# PROBLEM
Begin the copy at the line that contains "U7: ATmega328P -> ATmega8A", end it at the last line of the entries below, keep every word exact, and include no pictures.

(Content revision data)
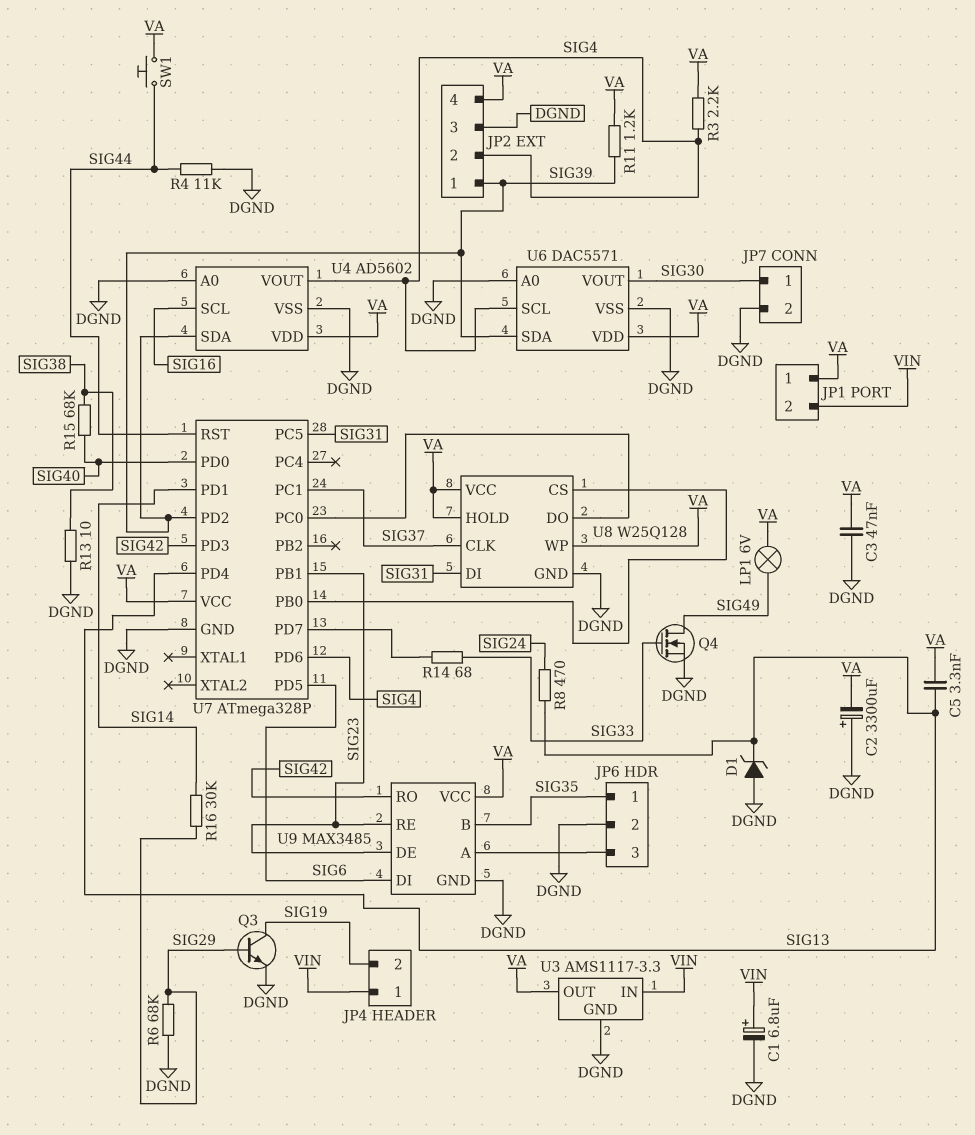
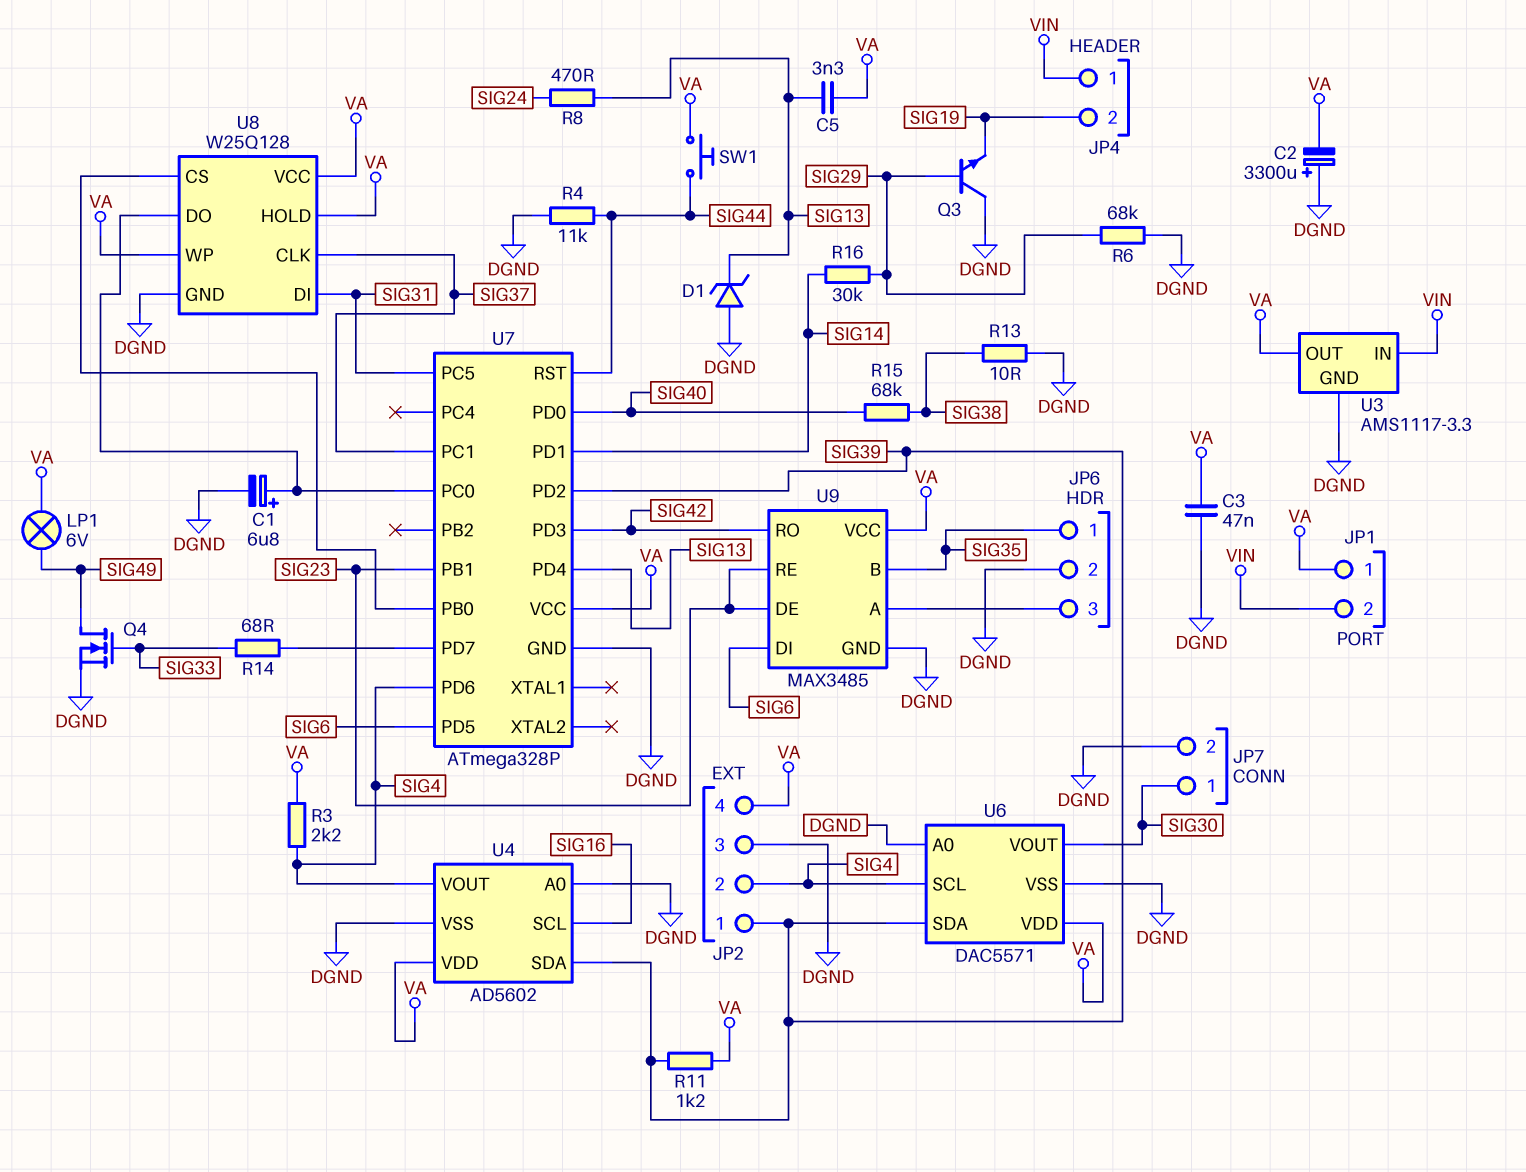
C1: 6.8uF (plus VIN, minus DGND) -> 6.8uF (plus U7/PC0, minus DGND)
Q3: NPN (B SIG29, C SIG19, E DGND) -> NPN (B SIG29, C DGND, E SIG19)

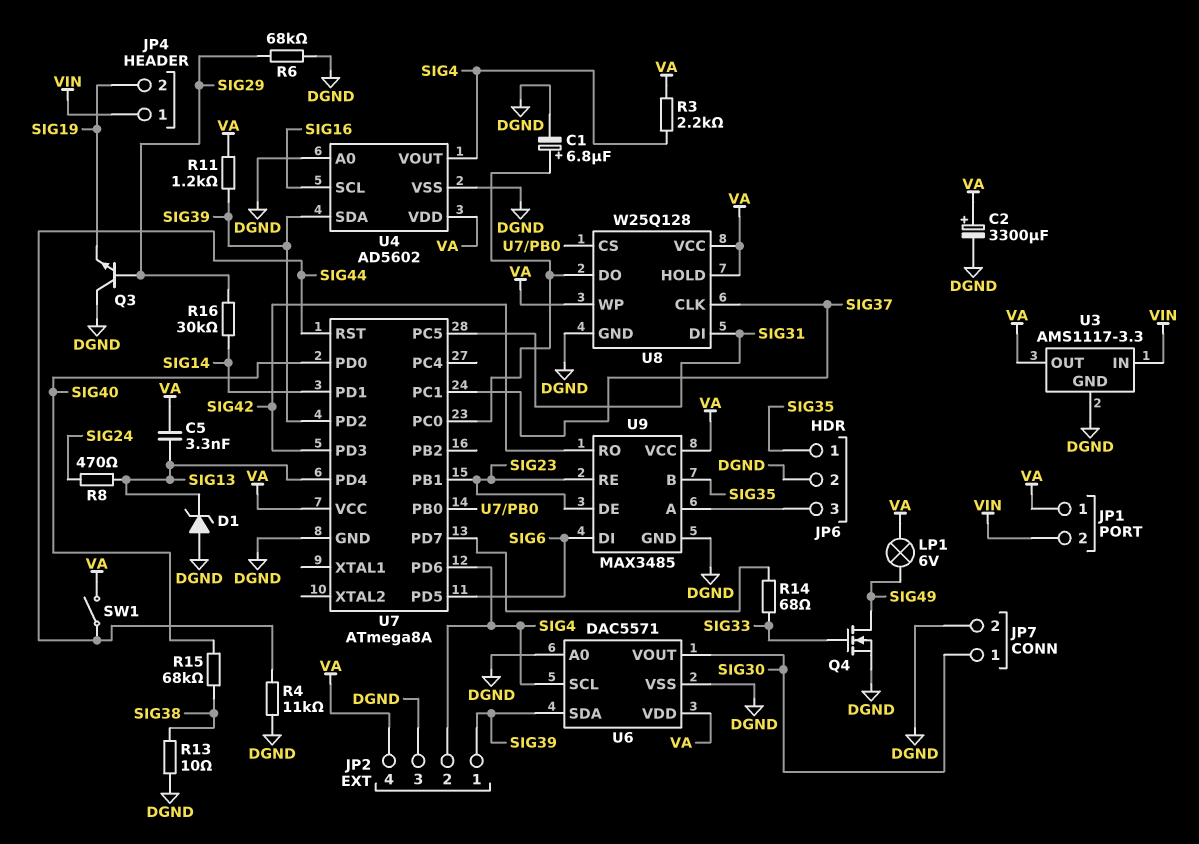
C2: 3300uF (plus DGND, minus VA) -> 3300uF (plus VA, minus DGND)
C3: 47nF (DGND, VA) -> none
SW1: button (SIG44, VA) -> switch (SIG44, VA)
U7: ATmega328P -> ATmega8A

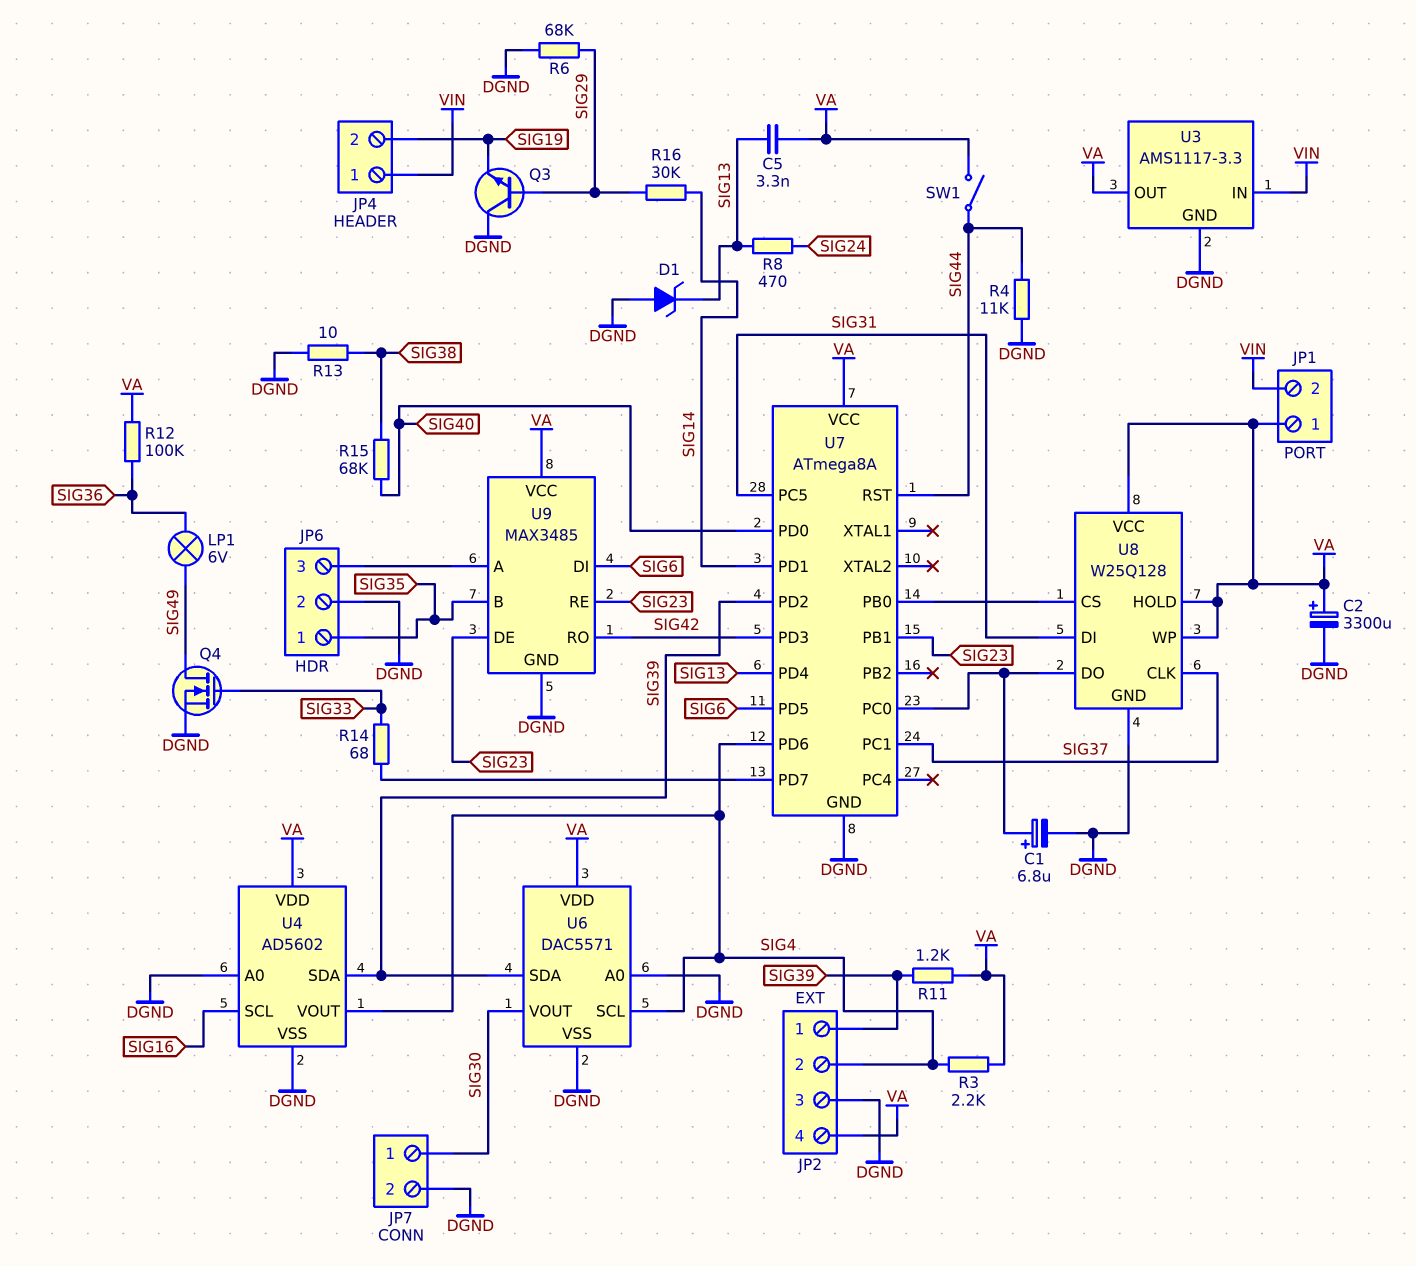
LP1: lamp 6V (SIG49, VA) -> lamp 6V (SIG36, SIG49)
R12: none -> 100k (SIG36, VA)

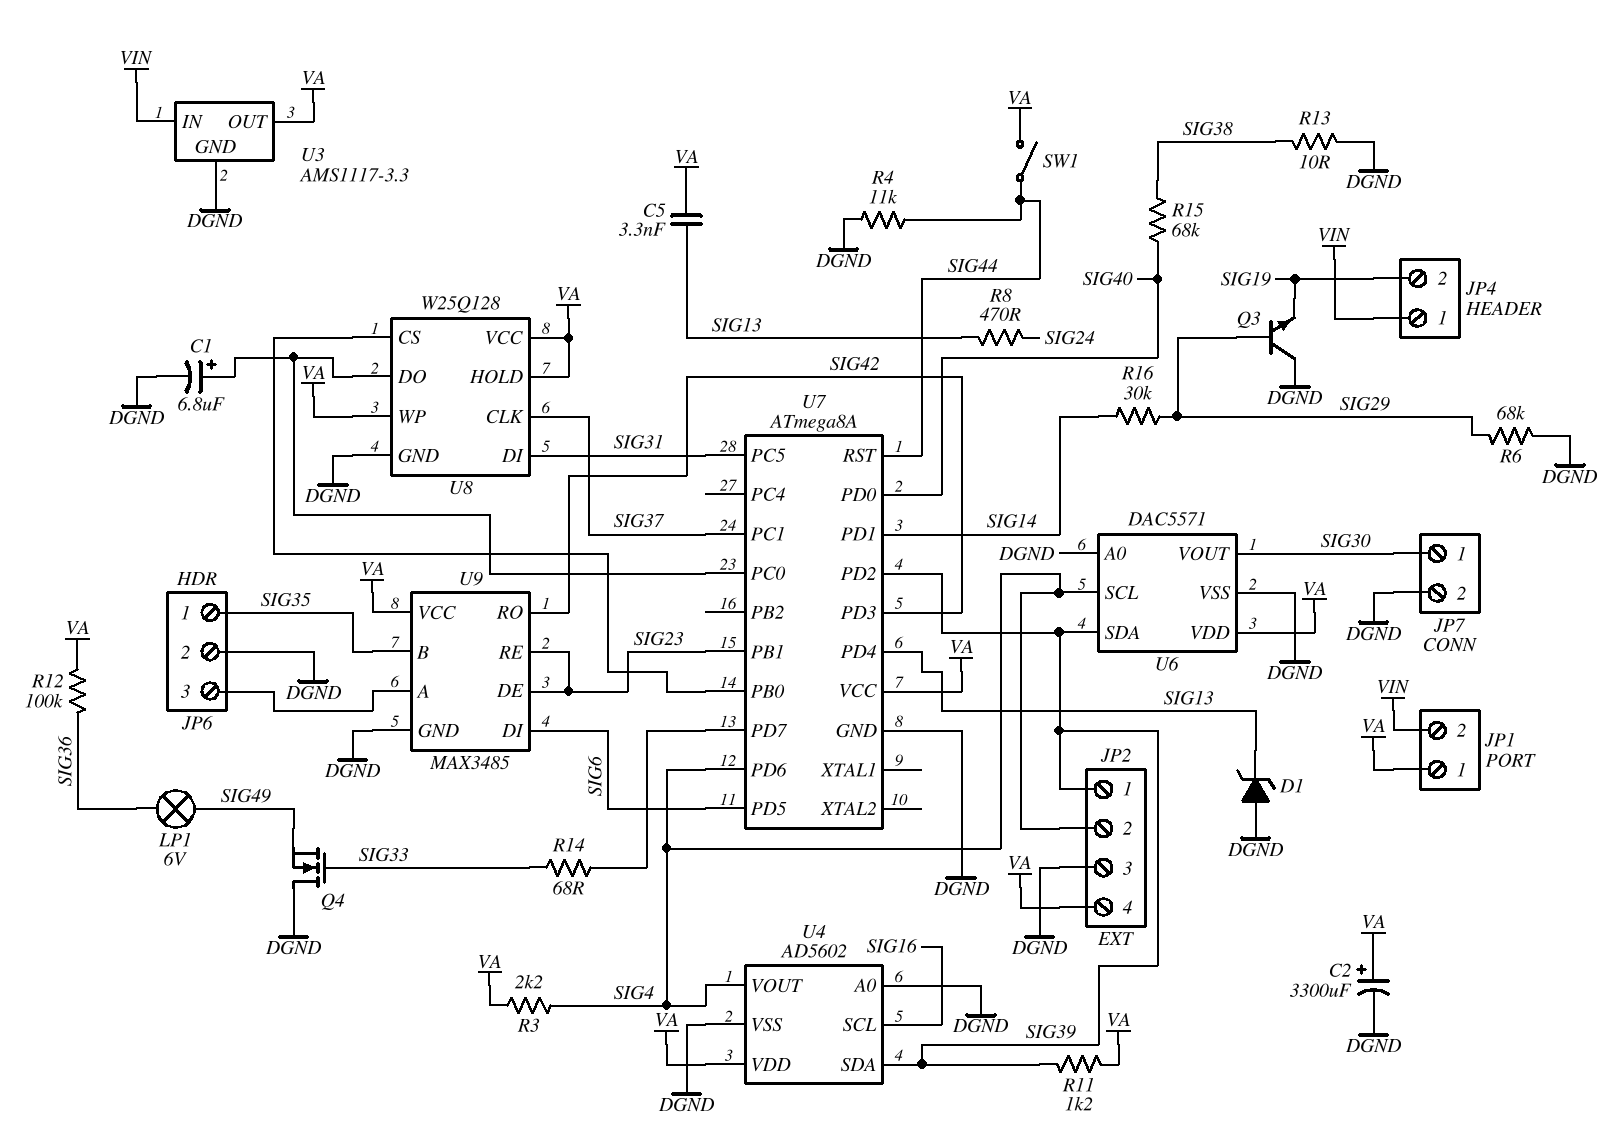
Q4: NMOS (G SIG33, D SIG49, S DGND) -> NMOS (G SIG33, D DGND, S SIG49)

# RESULT OF THE EXERCISE
U7: ATmega328P -> ATmega8A

LP1: lamp 6V (SIG49, VA) -> lamp 6V (SIG36, SIG49)
R12: none -> 100k (SIG36, VA)

Q4: NMOS (G SIG33, D SIG49, S DGND) -> NMOS (G SIG33, D DGND, S SIG49)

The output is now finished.